----- Material provided

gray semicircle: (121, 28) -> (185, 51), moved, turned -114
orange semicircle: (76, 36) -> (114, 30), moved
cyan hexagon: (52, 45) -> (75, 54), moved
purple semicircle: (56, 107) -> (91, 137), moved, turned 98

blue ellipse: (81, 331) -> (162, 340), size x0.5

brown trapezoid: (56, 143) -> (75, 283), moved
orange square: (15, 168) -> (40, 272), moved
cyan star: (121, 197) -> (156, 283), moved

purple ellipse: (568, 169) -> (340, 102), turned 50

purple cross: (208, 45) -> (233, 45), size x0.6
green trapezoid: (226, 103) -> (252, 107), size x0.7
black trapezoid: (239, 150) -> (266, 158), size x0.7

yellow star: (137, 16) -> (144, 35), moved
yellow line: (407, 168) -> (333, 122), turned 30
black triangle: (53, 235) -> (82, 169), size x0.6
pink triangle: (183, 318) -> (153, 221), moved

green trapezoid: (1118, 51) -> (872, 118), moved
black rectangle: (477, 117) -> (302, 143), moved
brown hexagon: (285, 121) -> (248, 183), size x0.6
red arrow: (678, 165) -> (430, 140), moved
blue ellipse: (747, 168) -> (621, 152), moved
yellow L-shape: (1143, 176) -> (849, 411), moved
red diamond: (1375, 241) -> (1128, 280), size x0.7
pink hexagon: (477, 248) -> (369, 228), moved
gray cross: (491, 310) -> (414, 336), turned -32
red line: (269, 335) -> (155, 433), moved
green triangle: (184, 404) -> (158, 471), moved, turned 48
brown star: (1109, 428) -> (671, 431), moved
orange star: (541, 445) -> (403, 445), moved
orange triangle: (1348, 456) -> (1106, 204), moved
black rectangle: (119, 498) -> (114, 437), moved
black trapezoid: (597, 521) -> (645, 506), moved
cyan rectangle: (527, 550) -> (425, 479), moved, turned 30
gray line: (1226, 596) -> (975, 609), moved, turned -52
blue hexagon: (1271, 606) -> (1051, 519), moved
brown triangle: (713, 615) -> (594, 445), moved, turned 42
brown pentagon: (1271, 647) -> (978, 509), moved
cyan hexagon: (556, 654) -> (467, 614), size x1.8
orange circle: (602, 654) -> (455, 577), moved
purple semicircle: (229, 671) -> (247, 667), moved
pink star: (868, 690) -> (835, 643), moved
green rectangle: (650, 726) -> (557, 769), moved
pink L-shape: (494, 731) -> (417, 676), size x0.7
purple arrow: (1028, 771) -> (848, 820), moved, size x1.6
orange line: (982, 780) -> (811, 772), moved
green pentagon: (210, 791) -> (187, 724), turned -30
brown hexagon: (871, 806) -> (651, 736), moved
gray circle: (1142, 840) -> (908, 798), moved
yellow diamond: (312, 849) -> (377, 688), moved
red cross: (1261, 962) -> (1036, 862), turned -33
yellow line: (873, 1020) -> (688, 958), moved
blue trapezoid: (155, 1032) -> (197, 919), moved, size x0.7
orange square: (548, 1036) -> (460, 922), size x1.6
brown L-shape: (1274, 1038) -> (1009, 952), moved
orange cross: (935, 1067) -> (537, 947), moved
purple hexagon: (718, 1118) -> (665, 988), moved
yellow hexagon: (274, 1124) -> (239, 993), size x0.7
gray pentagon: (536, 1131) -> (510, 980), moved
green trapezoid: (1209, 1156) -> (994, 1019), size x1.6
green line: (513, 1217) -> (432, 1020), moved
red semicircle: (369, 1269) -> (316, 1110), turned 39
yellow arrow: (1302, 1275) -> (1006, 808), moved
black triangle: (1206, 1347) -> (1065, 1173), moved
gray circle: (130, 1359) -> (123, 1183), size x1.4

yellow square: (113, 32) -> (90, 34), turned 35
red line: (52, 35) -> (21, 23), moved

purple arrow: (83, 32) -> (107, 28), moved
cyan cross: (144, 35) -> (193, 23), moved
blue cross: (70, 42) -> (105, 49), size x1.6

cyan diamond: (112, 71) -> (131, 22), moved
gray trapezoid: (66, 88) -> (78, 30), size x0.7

----------

▸ **Exercise**
Output exactly the lines of the material above from the one containing "green trapezoid: (1118, 51)" up to and including the one containing "orange circle: (602, 654)".

▸ **Exercise solution**
green trapezoid: (1118, 51) -> (872, 118), moved
black rectangle: (477, 117) -> (302, 143), moved
brown hexagon: (285, 121) -> (248, 183), size x0.6
red arrow: (678, 165) -> (430, 140), moved
blue ellipse: (747, 168) -> (621, 152), moved
yellow L-shape: (1143, 176) -> (849, 411), moved
red diamond: (1375, 241) -> (1128, 280), size x0.7
pink hexagon: (477, 248) -> (369, 228), moved
gray cross: (491, 310) -> (414, 336), turned -32
red line: (269, 335) -> (155, 433), moved
green triangle: (184, 404) -> (158, 471), moved, turned 48
brown star: (1109, 428) -> (671, 431), moved
orange star: (541, 445) -> (403, 445), moved
orange triangle: (1348, 456) -> (1106, 204), moved
black rectangle: (119, 498) -> (114, 437), moved
black trapezoid: (597, 521) -> (645, 506), moved
cyan rectangle: (527, 550) -> (425, 479), moved, turned 30
gray line: (1226, 596) -> (975, 609), moved, turned -52
blue hexagon: (1271, 606) -> (1051, 519), moved
brown triangle: (713, 615) -> (594, 445), moved, turned 42
brown pentagon: (1271, 647) -> (978, 509), moved
cyan hexagon: (556, 654) -> (467, 614), size x1.8
orange circle: (602, 654) -> (455, 577), moved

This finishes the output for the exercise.